Start of Exercise data

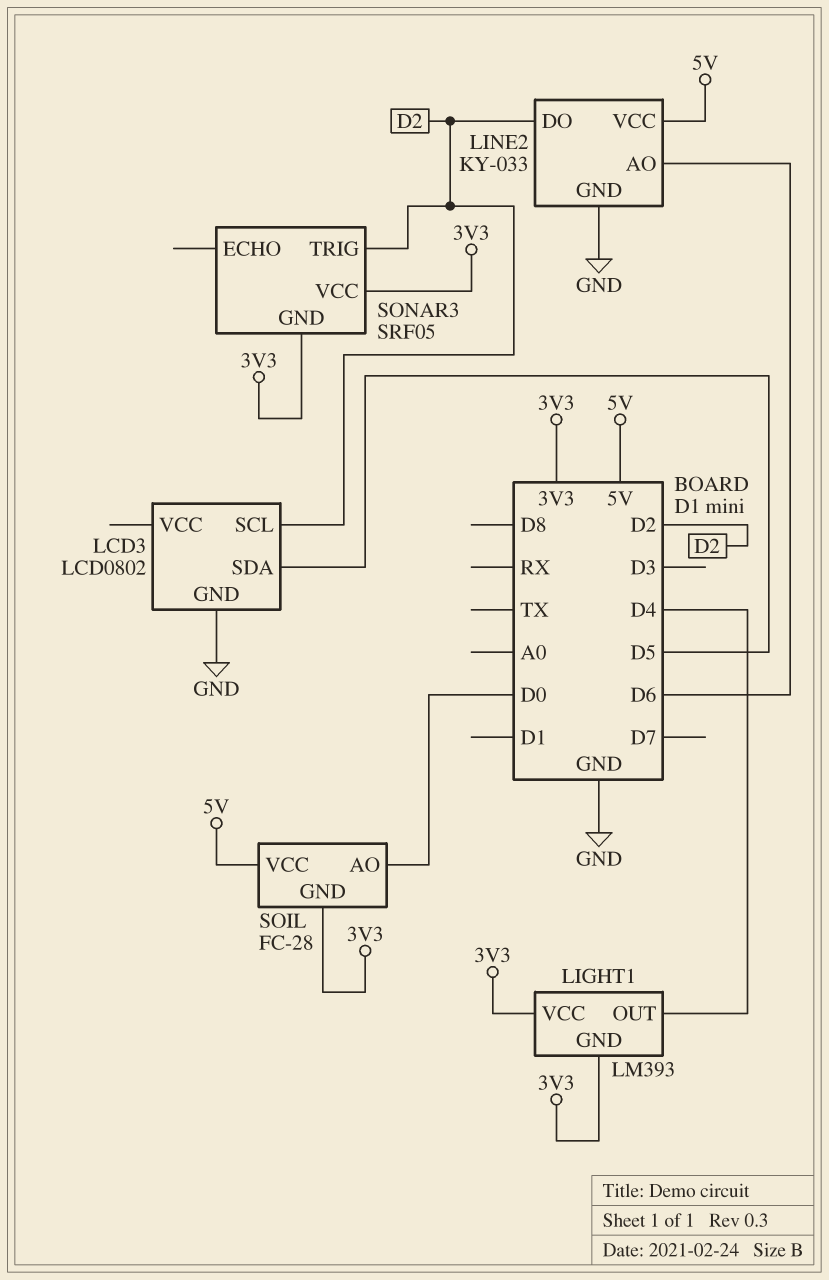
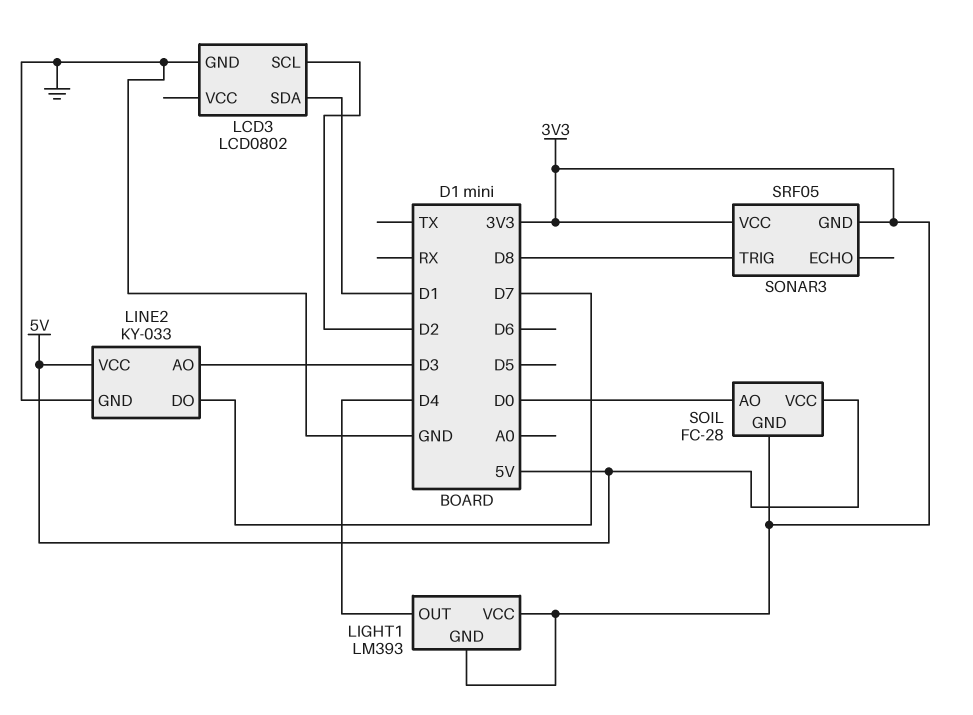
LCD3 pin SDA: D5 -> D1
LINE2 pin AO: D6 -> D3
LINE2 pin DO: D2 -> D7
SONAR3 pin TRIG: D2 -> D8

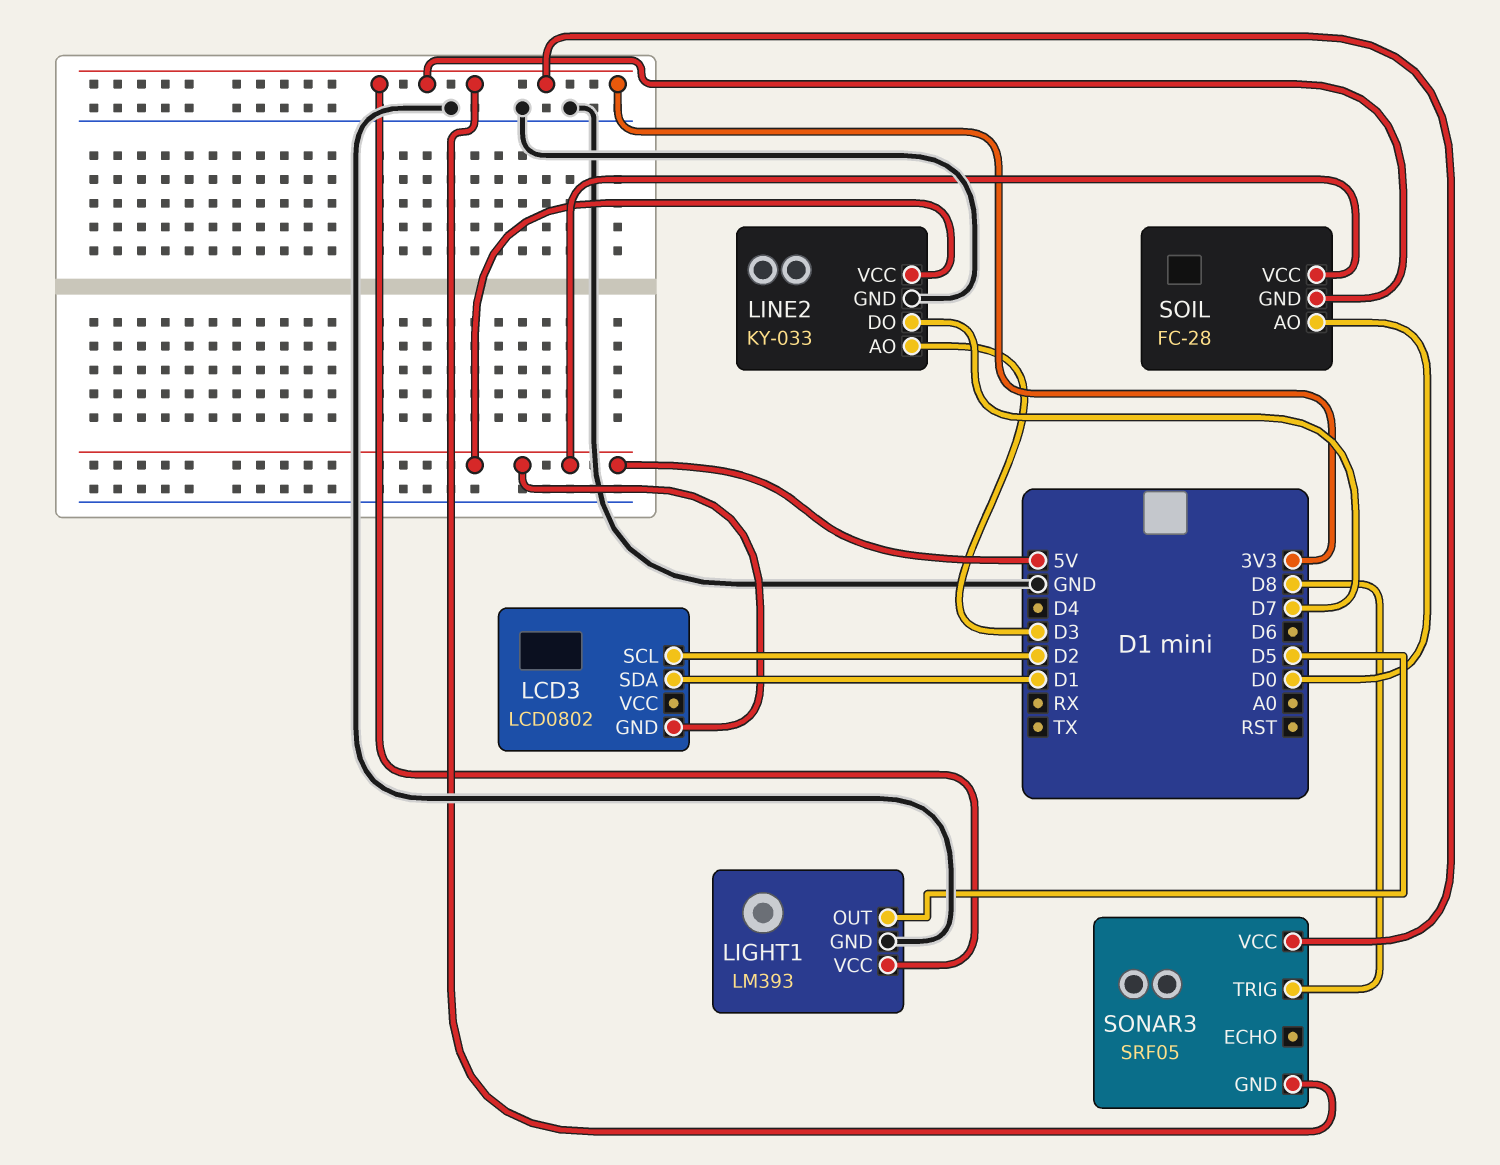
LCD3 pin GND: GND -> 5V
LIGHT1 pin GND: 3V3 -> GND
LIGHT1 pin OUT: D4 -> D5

End of Exercise data

__Activity__:
When you reach an image, pass over it, and retype all other material exactly.

__Written response__:
LCD3 pin SDA: D5 -> D1
LINE2 pin AO: D6 -> D3
LINE2 pin DO: D2 -> D7
SONAR3 pin TRIG: D2 -> D8

LCD3 pin GND: GND -> 5V
LIGHT1 pin GND: 3V3 -> GND
LIGHT1 pin OUT: D4 -> D5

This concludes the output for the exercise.